[Input data Boundary: Start]
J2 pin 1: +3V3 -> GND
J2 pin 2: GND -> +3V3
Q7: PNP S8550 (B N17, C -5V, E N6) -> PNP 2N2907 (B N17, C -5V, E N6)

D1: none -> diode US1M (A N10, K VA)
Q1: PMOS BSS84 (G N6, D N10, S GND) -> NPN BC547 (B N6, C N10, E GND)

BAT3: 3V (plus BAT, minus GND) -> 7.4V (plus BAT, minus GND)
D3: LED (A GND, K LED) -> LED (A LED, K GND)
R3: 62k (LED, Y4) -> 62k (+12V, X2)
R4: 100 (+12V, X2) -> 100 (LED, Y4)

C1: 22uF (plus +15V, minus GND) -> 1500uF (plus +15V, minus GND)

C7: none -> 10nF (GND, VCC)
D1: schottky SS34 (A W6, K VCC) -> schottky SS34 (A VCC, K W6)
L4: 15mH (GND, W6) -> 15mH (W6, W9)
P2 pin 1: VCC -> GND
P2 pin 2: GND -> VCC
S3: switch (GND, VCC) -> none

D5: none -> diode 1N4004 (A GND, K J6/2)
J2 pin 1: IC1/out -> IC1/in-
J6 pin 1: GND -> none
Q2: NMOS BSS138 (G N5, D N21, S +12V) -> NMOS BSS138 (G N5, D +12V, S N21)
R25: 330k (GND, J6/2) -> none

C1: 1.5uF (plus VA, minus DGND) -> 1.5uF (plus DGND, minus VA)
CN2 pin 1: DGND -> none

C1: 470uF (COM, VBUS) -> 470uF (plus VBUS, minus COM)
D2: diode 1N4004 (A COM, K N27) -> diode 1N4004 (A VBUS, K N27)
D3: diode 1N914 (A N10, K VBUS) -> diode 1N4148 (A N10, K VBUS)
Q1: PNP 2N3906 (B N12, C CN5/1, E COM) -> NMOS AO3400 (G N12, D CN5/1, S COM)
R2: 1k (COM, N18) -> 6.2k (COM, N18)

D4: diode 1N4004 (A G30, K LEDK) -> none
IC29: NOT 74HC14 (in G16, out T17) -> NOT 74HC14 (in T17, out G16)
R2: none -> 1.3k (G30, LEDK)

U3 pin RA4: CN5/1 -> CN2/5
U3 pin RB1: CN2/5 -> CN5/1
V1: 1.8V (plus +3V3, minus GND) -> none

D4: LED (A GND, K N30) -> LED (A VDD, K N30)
[Input data Boundary: End]
> Work order:
Look over the listing above and copy each line that contains "NMOS".

> Task output:
Q2: NMOS BSS138 (G N5, D N21, S +12V) -> NMOS BSS138 (G N5, D +12V, S N21)
Q1: PNP 2N3906 (B N12, C CN5/1, E COM) -> NMOS AO3400 (G N12, D CN5/1, S COM)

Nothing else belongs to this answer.